■ What this task involves: Give again, exactly as written, the lines of the records below from the line with "none -> brown brick E6 level 2" to the line with "cyan brick B11". Both end lines count; pictures do not.

Start of Records for the exercise

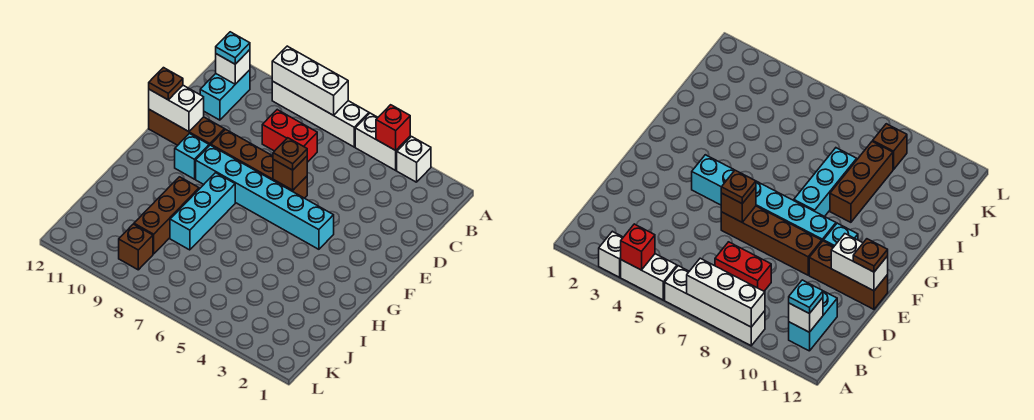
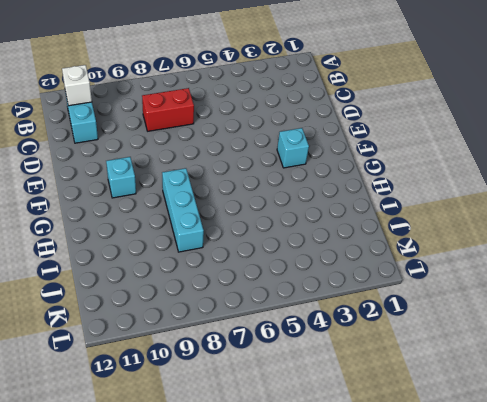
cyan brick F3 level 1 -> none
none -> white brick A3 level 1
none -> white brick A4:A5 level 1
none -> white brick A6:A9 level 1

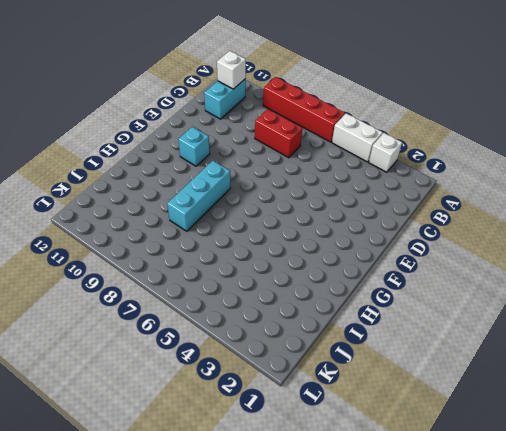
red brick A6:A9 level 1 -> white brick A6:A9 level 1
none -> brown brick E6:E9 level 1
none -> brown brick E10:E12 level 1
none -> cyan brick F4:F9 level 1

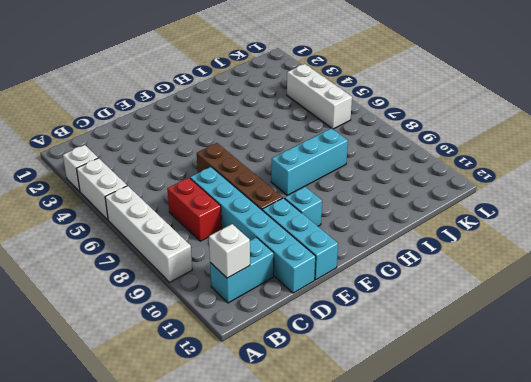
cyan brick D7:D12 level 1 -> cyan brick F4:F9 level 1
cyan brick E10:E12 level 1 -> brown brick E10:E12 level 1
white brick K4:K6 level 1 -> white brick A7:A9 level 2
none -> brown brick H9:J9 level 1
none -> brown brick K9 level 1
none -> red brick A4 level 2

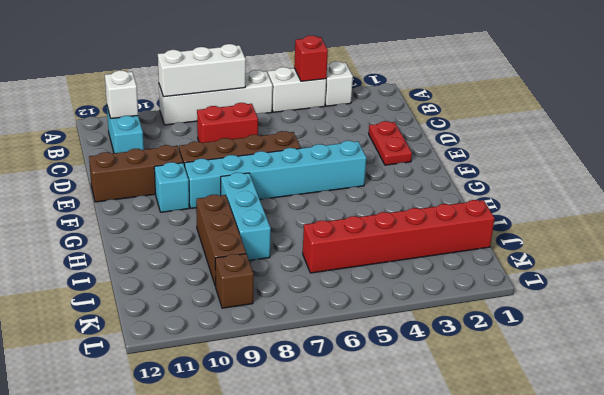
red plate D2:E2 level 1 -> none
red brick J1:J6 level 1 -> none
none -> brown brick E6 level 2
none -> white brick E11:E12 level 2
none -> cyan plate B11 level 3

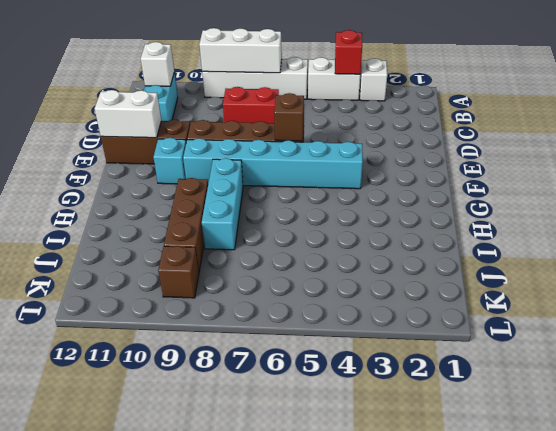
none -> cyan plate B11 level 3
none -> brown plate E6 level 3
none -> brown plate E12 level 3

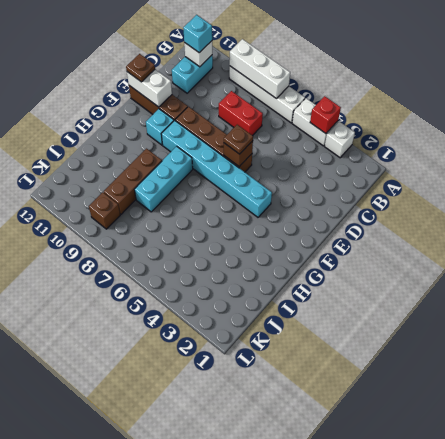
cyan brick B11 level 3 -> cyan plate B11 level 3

End of Records for the exercise
Start of Records for the exercise

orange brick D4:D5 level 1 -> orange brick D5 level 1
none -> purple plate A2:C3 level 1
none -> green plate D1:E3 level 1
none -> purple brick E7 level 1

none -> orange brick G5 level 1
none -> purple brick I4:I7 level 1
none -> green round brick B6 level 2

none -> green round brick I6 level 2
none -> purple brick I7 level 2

End of Records for the exercise

■ Solution to the problem:
none -> brown brick E6 level 2
none -> white brick E11:E12 level 2
none -> cyan plate B11 level 3

none -> cyan plate B11 level 3
none -> brown plate E6 level 3
none -> brown plate E12 level 3

cyan brick B11 level 3 -> cyan plate B11 level 3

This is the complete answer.